**RECORDED INFORMATION**
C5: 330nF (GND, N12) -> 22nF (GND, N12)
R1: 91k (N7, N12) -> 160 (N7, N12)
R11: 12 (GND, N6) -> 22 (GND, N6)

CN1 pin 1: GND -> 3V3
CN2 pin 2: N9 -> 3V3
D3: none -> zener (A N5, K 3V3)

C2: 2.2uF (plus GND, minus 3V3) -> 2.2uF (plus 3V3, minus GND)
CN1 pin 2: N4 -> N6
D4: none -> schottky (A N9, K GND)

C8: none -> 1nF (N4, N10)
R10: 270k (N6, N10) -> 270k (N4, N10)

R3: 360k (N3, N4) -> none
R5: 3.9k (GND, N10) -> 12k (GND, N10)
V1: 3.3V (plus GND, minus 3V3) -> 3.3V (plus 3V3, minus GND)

**WHAT TO PRODUCE**
Reproduce the records exactly as they appear.

**PROBLEM SOLUTION**
C5: 330nF (GND, N12) -> 22nF (GND, N12)
R1: 91k (N7, N12) -> 160 (N7, N12)
R11: 12 (GND, N6) -> 22 (GND, N6)

CN1 pin 1: GND -> 3V3
CN2 pin 2: N9 -> 3V3
D3: none -> zener (A N5, K 3V3)

C2: 2.2uF (plus GND, minus 3V3) -> 2.2uF (plus 3V3, minus GND)
CN1 pin 2: N4 -> N6
D4: none -> schottky (A N9, K GND)

C8: none -> 1nF (N4, N10)
R10: 270k (N6, N10) -> 270k (N4, N10)

R3: 360k (N3, N4) -> none
R5: 3.9k (GND, N10) -> 12k (GND, N10)
V1: 3.3V (plus GND, minus 3V3) -> 3.3V (plus 3V3, minus GND)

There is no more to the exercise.